### YOUR ASSIGNMENT
Please keep to the lines below from the one with "brown cylinder: 9 -> 5" through the one with "yellow tape: 4 -> 6", and restate them word for word, ends included.

### EXERCISE MATERIALS
....
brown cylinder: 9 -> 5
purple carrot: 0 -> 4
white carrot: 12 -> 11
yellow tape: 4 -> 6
....
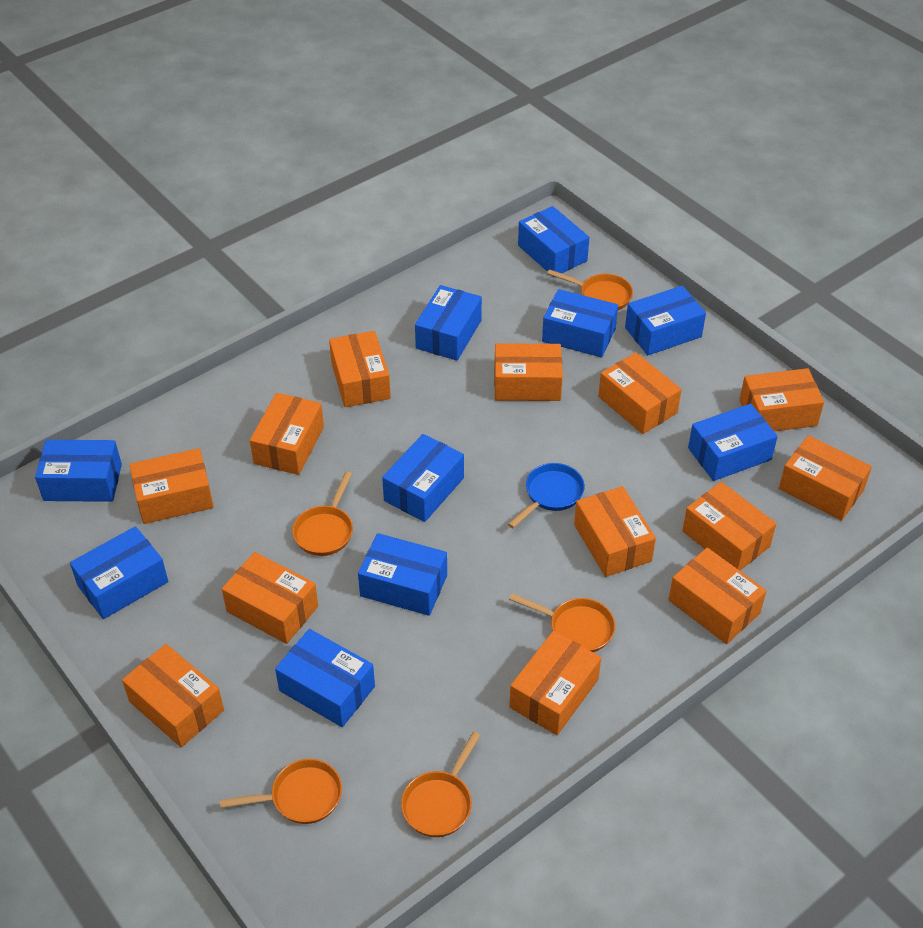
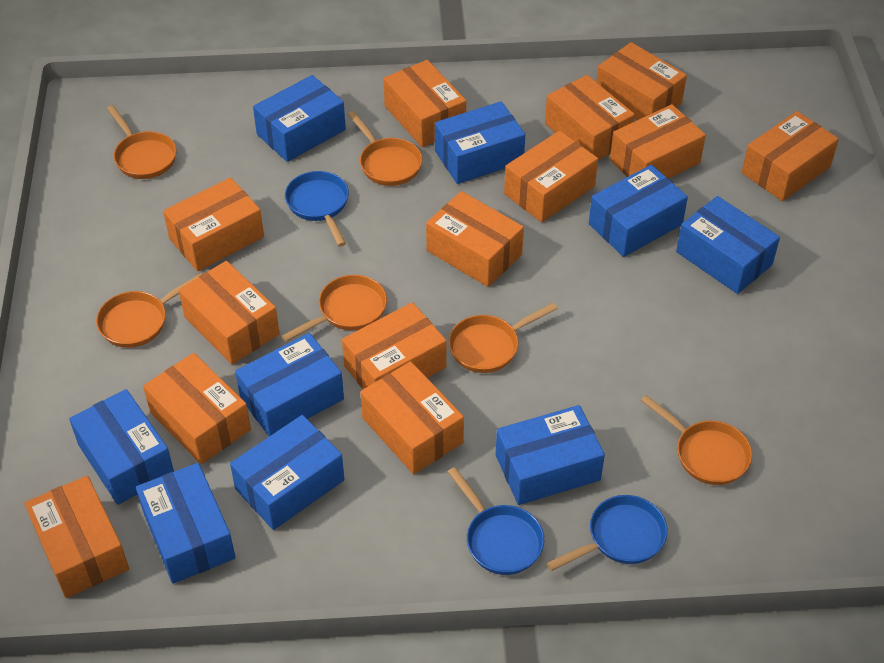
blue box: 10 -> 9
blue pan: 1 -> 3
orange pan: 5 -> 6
....
### WRITTEN ANSWER
brown cylinder: 9 -> 5
purple carrot: 0 -> 4
white carrot: 12 -> 11
yellow tape: 4 -> 6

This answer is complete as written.